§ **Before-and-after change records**
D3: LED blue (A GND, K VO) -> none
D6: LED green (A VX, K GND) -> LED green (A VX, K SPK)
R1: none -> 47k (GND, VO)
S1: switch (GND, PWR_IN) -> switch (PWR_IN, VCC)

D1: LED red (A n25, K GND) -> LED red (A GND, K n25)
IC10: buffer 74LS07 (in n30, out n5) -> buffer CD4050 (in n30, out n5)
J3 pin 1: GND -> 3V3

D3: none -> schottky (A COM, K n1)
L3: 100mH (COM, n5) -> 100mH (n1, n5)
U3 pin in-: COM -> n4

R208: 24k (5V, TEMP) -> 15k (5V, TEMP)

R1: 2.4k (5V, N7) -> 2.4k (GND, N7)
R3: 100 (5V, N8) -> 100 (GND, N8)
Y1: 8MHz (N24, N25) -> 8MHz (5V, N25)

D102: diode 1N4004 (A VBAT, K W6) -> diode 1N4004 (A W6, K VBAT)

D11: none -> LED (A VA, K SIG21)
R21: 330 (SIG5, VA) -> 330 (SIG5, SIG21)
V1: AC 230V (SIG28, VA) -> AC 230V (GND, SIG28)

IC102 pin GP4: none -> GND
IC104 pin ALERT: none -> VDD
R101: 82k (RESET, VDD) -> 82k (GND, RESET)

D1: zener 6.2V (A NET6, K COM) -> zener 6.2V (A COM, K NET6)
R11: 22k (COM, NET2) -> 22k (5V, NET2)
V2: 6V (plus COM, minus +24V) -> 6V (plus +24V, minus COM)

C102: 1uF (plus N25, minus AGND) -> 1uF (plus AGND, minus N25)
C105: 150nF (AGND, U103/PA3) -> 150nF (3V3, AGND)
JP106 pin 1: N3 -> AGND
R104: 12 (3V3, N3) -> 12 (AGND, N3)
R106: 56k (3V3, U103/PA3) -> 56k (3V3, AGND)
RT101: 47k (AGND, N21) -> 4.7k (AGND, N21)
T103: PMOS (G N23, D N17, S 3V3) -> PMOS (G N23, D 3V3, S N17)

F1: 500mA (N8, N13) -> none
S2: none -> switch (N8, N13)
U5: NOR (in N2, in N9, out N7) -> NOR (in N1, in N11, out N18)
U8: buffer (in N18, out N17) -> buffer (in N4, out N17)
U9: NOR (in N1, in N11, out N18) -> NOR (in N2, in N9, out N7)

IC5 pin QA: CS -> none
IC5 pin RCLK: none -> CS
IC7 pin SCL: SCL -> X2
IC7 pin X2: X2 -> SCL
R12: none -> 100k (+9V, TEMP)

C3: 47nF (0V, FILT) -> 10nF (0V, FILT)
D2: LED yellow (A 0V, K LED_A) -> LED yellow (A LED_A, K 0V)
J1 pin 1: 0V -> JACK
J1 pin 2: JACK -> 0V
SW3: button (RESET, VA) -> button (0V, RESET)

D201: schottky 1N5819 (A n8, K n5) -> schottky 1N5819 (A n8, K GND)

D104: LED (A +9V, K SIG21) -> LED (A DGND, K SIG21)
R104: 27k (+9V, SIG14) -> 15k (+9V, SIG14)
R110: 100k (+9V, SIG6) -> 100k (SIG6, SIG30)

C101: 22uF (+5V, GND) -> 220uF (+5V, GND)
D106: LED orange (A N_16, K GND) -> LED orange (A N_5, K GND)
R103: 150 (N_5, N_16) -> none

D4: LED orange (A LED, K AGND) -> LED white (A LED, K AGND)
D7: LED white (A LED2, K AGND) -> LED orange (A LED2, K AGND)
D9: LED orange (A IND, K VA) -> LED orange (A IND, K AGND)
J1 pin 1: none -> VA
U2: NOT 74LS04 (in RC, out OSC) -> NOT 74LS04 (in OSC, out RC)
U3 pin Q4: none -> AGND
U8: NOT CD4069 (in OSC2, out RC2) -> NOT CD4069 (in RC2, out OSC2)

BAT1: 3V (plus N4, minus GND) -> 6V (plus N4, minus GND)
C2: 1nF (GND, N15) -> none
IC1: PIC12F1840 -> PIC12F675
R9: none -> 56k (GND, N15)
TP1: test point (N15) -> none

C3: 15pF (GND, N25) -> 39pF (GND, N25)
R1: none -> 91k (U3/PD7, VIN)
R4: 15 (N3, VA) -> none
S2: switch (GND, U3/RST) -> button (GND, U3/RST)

§ **PROBLEM REQUIREMENTS**
Every entry must appear in the answer exactly as written.

§ **WRITTEN SOLUTION**
D3: LED blue (A GND, K VO) -> none
D6: LED green (A VX, K GND) -> LED green (A VX, K SPK)
R1: none -> 47k (GND, VO)
S1: switch (GND, PWR_IN) -> switch (PWR_IN, VCC)

D1: LED red (A n25, K GND) -> LED red (A GND, K n25)
IC10: buffer 74LS07 (in n30, out n5) -> buffer CD4050 (in n30, out n5)
J3 pin 1: GND -> 3V3

D3: none -> schottky (A COM, K n1)
L3: 100mH (COM, n5) -> 100mH (n1, n5)
U3 pin in-: COM -> n4

R208: 24k (5V, TEMP) -> 15k (5V, TEMP)

R1: 2.4k (5V, N7) -> 2.4k (GND, N7)
R3: 100 (5V, N8) -> 100 (GND, N8)
Y1: 8MHz (N24, N25) -> 8MHz (5V, N25)

D102: diode 1N4004 (A VBAT, K W6) -> diode 1N4004 (A W6, K VBAT)

D11: none -> LED (A VA, K SIG21)
R21: 330 (SIG5, VA) -> 330 (SIG5, SIG21)
V1: AC 230V (SIG28, VA) -> AC 230V (GND, SIG28)

IC102 pin GP4: none -> GND
IC104 pin ALERT: none -> VDD
R101: 82k (RESET, VDD) -> 82k (GND, RESET)

D1: zener 6.2V (A NET6, K COM) -> zener 6.2V (A COM, K NET6)
R11: 22k (COM, NET2) -> 22k (5V, NET2)
V2: 6V (plus COM, minus +24V) -> 6V (plus +24V, minus COM)

C102: 1uF (plus N25, minus AGND) -> 1uF (plus AGND, minus N25)
C105: 150nF (AGND, U103/PA3) -> 150nF (3V3, AGND)
JP106 pin 1: N3 -> AGND
R104: 12 (3V3, N3) -> 12 (AGND, N3)
R106: 56k (3V3, U103/PA3) -> 56k (3V3, AGND)
RT101: 47k (AGND, N21) -> 4.7k (AGND, N21)
T103: PMOS (G N23, D N17, S 3V3) -> PMOS (G N23, D 3V3, S N17)

F1: 500mA (N8, N13) -> none
S2: none -> switch (N8, N13)
U5: NOR (in N2, in N9, out N7) -> NOR (in N1, in N11, out N18)
U8: buffer (in N18, out N17) -> buffer (in N4, out N17)
U9: NOR (in N1, in N11, out N18) -> NOR (in N2, in N9, out N7)

IC5 pin QA: CS -> none
IC5 pin RCLK: none -> CS
IC7 pin SCL: SCL -> X2
IC7 pin X2: X2 -> SCL
R12: none -> 100k (+9V, TEMP)

C3: 47nF (0V, FILT) -> 10nF (0V, FILT)
D2: LED yellow (A 0V, K LED_A) -> LED yellow (A LED_A, K 0V)
J1 pin 1: 0V -> JACK
J1 pin 2: JACK -> 0V
SW3: button (RESET, VA) -> button (0V, RESET)

D201: schottky 1N5819 (A n8, K n5) -> schottky 1N5819 (A n8, K GND)

D104: LED (A +9V, K SIG21) -> LED (A DGND, K SIG21)
R104: 27k (+9V, SIG14) -> 15k (+9V, SIG14)
R110: 100k (+9V, SIG6) -> 100k (SIG6, SIG30)

C101: 22uF (+5V, GND) -> 220uF (+5V, GND)
D106: LED orange (A N_16, K GND) -> LED orange (A N_5, K GND)
R103: 150 (N_5, N_16) -> none

D4: LED orange (A LED, K AGND) -> LED white (A LED, K AGND)
D7: LED white (A LED2, K AGND) -> LED orange (A LED2, K AGND)
D9: LED orange (A IND, K VA) -> LED orange (A IND, K AGND)
J1 pin 1: none -> VA
U2: NOT 74LS04 (in RC, out OSC) -> NOT 74LS04 (in OSC, out RC)
U3 pin Q4: none -> AGND
U8: NOT CD4069 (in OSC2, out RC2) -> NOT CD4069 (in RC2, out OSC2)

BAT1: 3V (plus N4, minus GND) -> 6V (plus N4, minus GND)
C2: 1nF (GND, N15) -> none
IC1: PIC12F1840 -> PIC12F675
R9: none -> 56k (GND, N15)
TP1: test point (N15) -> none

C3: 15pF (GND, N25) -> 39pF (GND, N25)
R1: none -> 91k (U3/PD7, VIN)
R4: 15 (N3, VA) -> none
S2: switch (GND, U3/RST) -> button (GND, U3/RST)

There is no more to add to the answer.